━━━━━ Given data

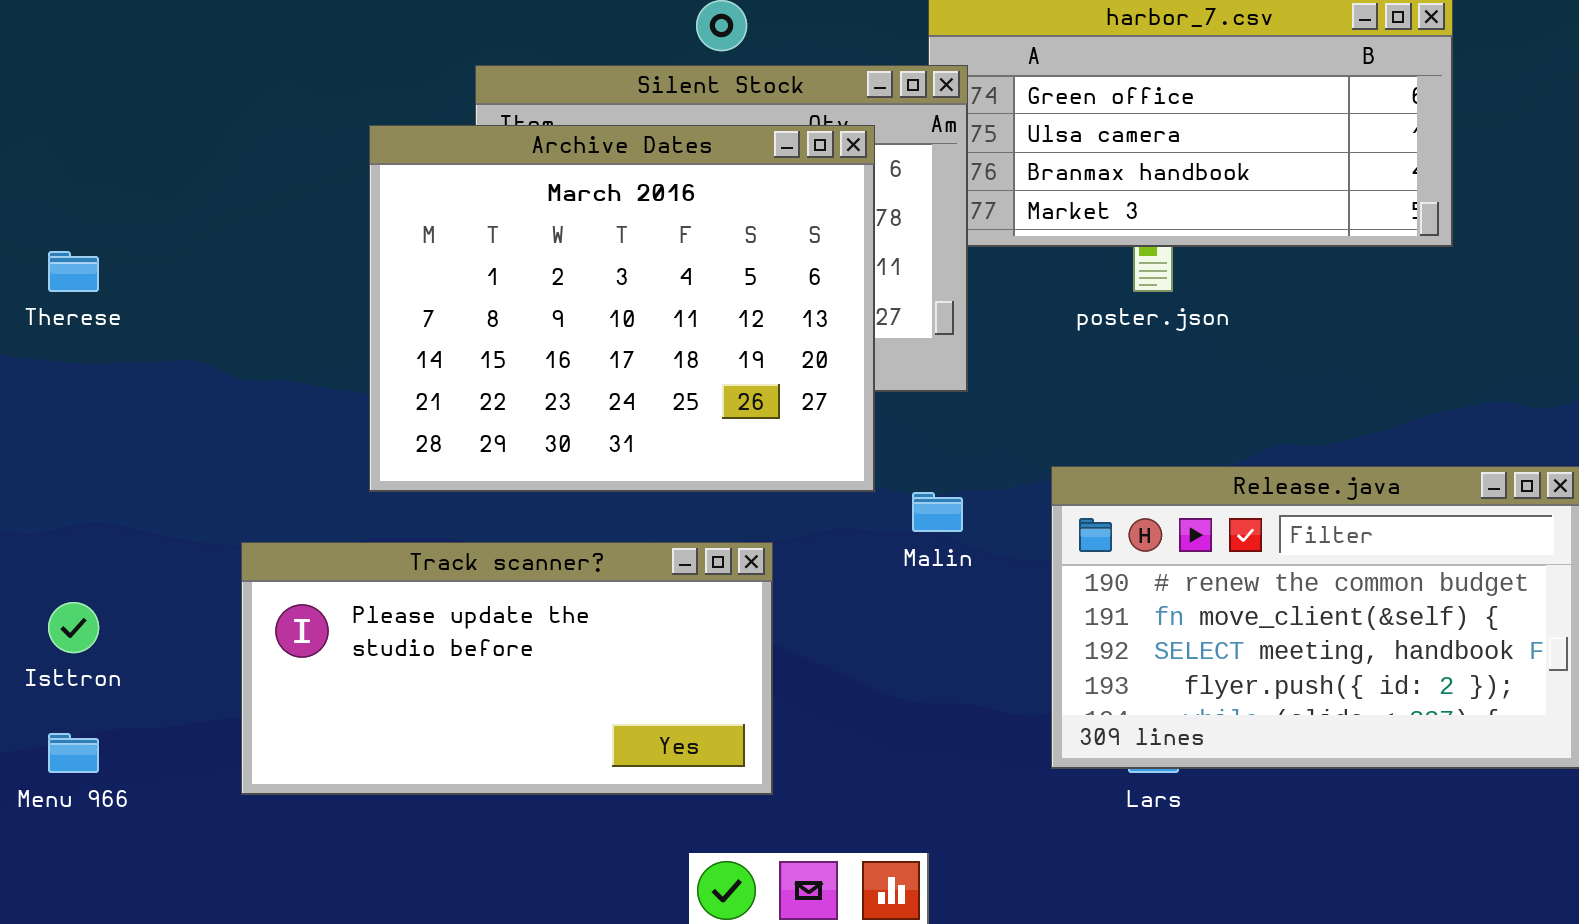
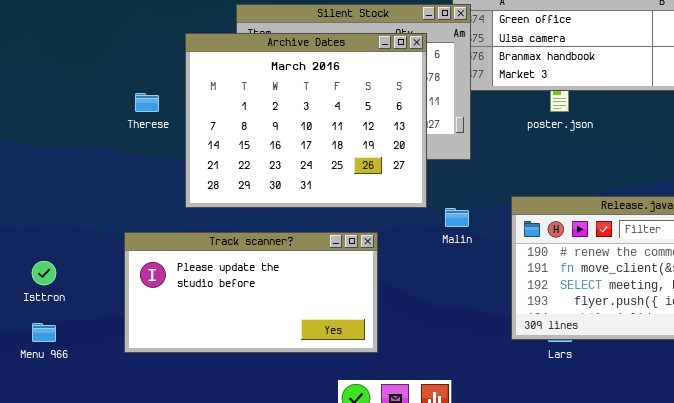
Therese: [48,251,99,292] -> [135,93,159,112], moved

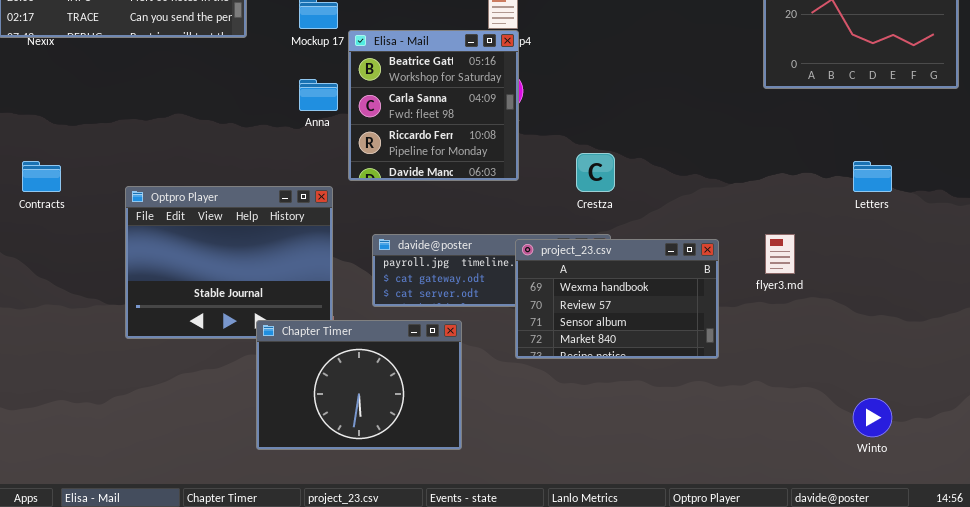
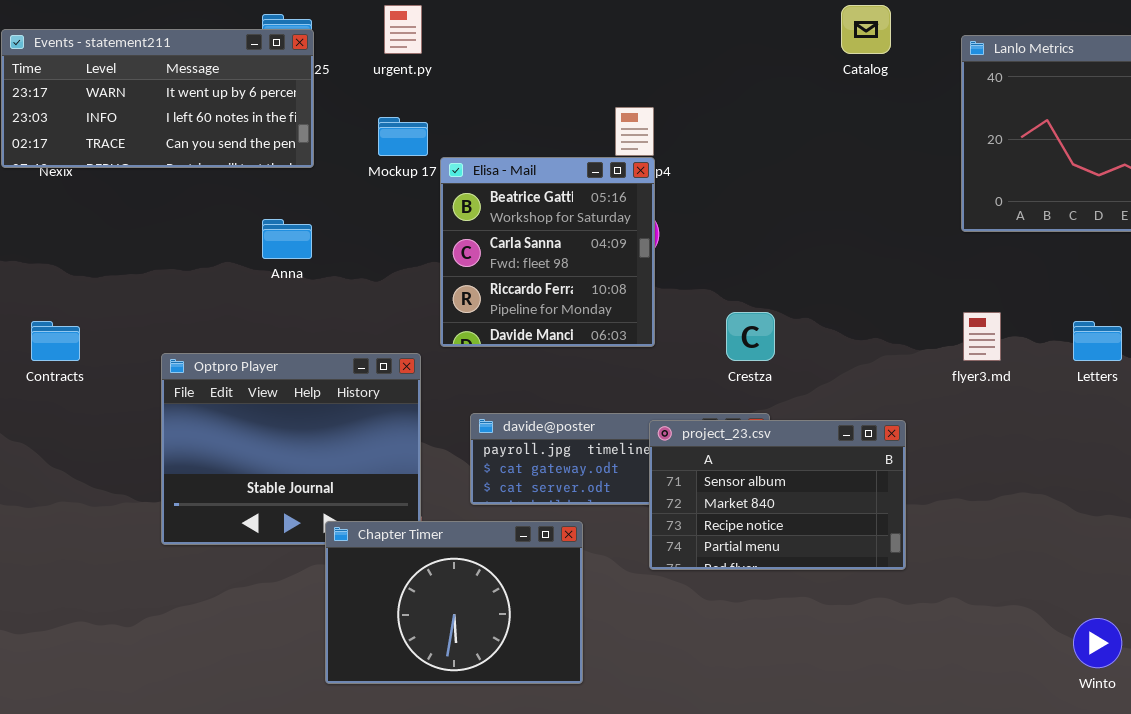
Anna: [299,79,338,111] -> [262,219,312,259], moved
flyer3.md: [765,234,795,274] -> [963,312,1001,361], moved
project_23.csv: [515,239,719,359] -> [649,420,906,570], scrolled down 2 rows

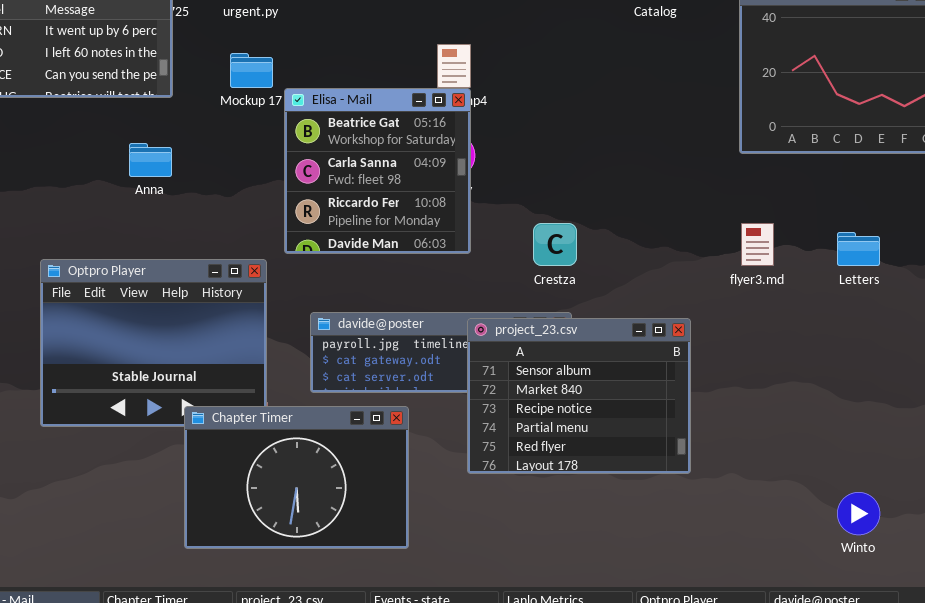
project_23.csv: [649,420,906,570] -> [467,318,691,474], resized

━━━━━━━━━━

### Exercise
If a line contains the word "moved", count it; give the total for the entries above and nothing else.

### Solved exercise
3